▸ **PROBLEM DETAILS**: Please copy exactly the part of the records below that opens with the line containing "J1 pin 2: GND -> MIC" and closes with the line containing "L4: none -> 33uH (GND, SIG)", leaving out any pictures.

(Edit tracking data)
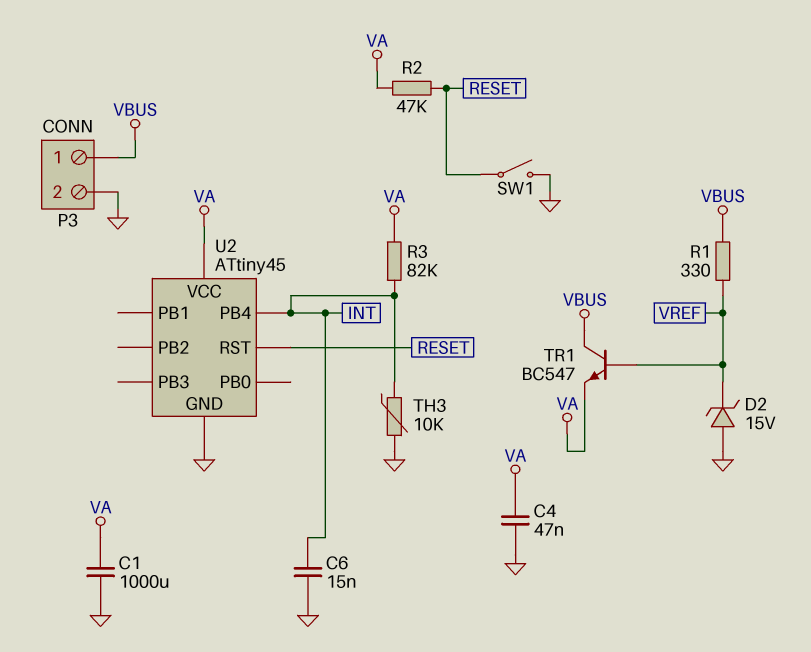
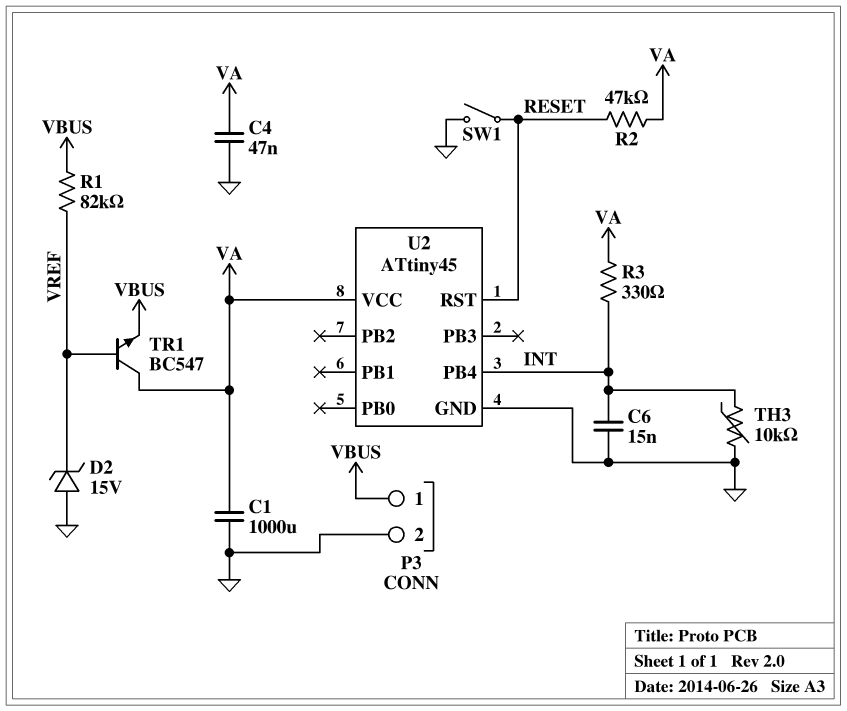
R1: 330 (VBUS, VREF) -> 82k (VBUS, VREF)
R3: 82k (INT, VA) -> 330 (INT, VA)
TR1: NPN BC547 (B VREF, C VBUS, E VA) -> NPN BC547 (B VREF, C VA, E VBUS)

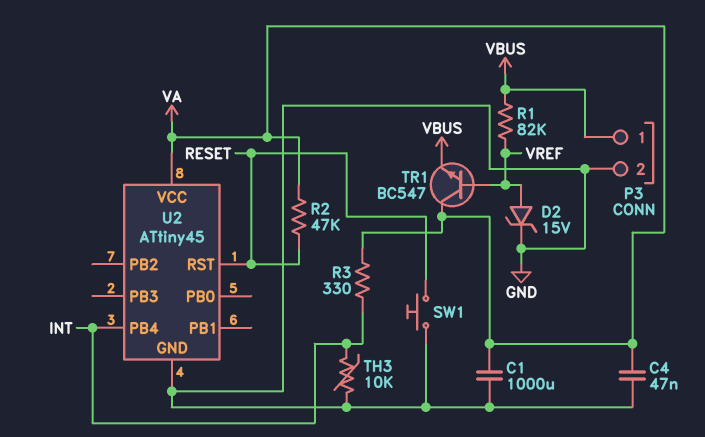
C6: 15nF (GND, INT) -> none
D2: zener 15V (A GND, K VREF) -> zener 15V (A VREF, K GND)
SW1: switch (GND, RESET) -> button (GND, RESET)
--
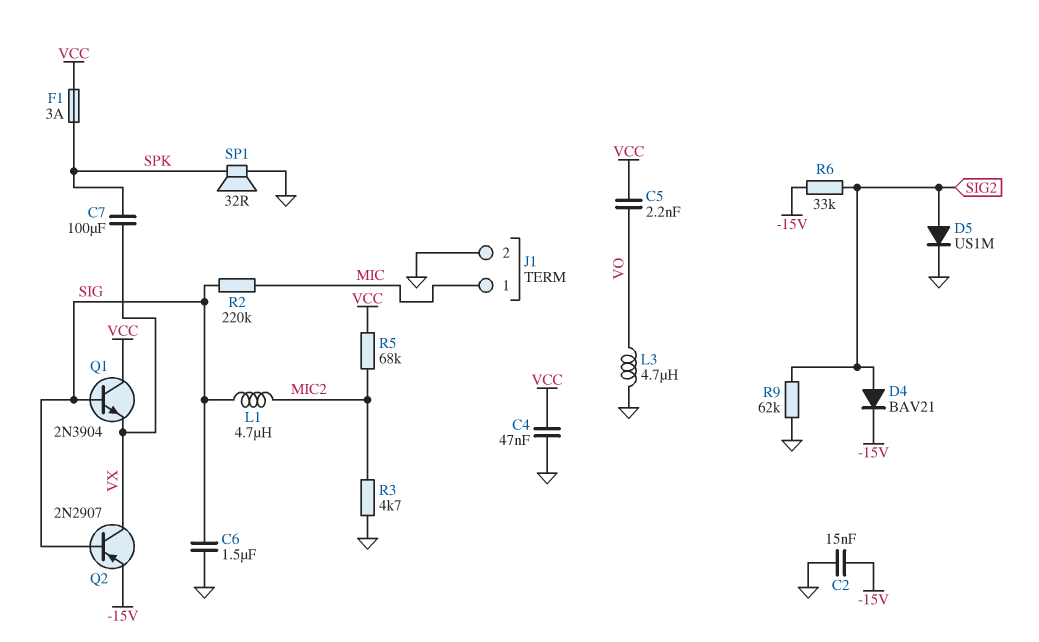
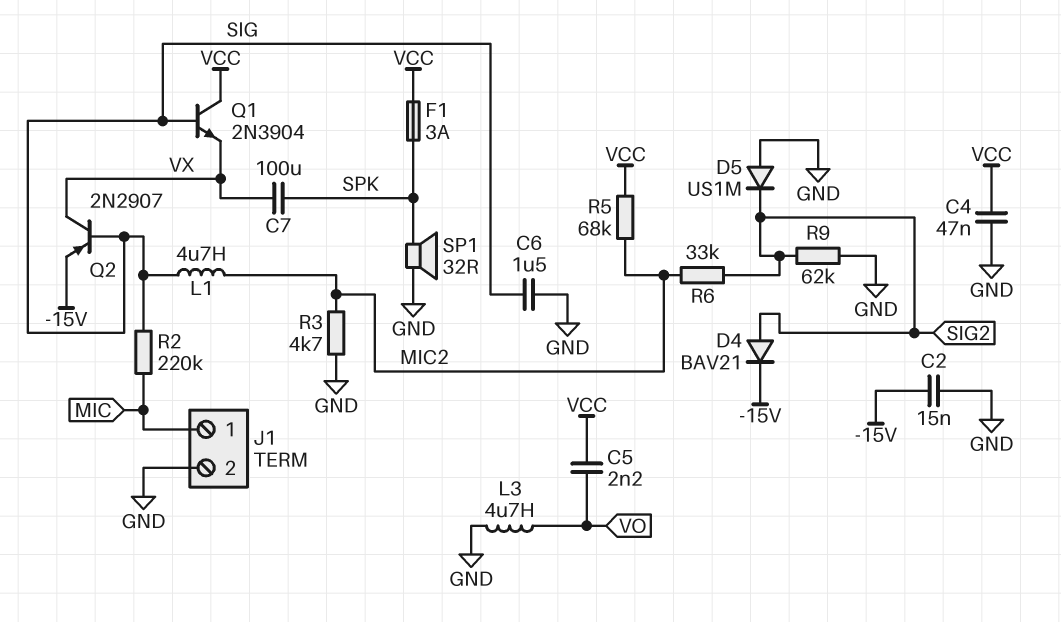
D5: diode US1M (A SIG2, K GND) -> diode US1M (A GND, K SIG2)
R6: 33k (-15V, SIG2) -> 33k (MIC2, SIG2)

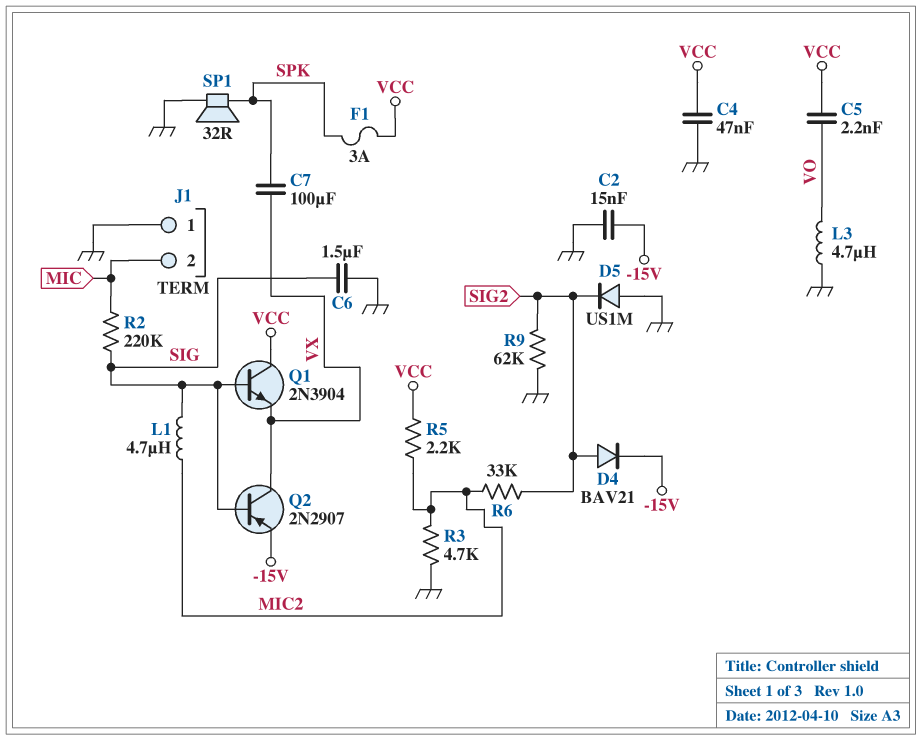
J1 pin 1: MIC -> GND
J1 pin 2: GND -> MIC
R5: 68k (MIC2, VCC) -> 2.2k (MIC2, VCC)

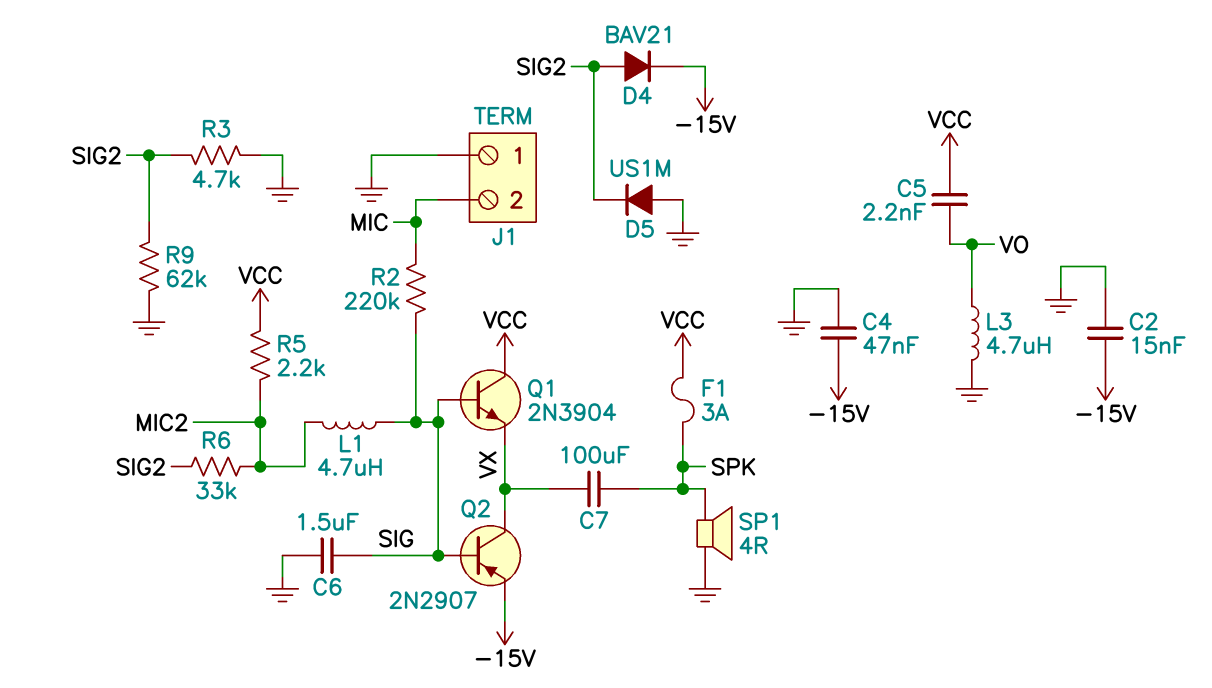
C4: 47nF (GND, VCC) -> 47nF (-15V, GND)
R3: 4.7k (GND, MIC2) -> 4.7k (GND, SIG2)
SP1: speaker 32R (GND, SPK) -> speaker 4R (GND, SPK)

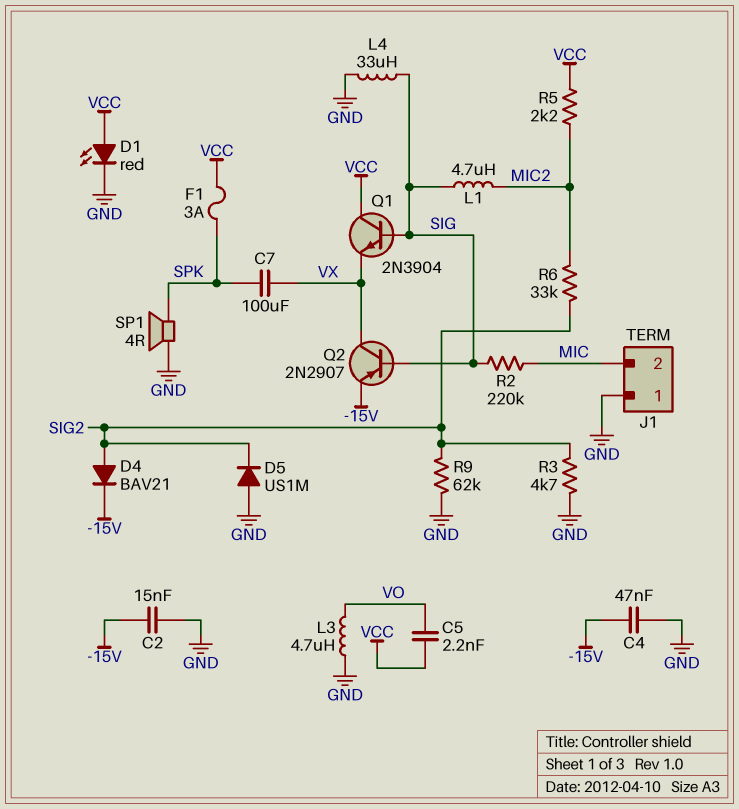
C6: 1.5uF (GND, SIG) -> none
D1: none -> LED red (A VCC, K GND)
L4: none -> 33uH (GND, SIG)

▸ **RESPONSE AREA**:
J1 pin 2: GND -> MIC
R5: 68k (MIC2, VCC) -> 2.2k (MIC2, VCC)

C4: 47nF (GND, VCC) -> 47nF (-15V, GND)
R3: 4.7k (GND, MIC2) -> 4.7k (GND, SIG2)
SP1: speaker 32R (GND, SPK) -> speaker 4R (GND, SPK)

C6: 1.5uF (GND, SIG) -> none
D1: none -> LED red (A VCC, K GND)
L4: none -> 33uH (GND, SIG)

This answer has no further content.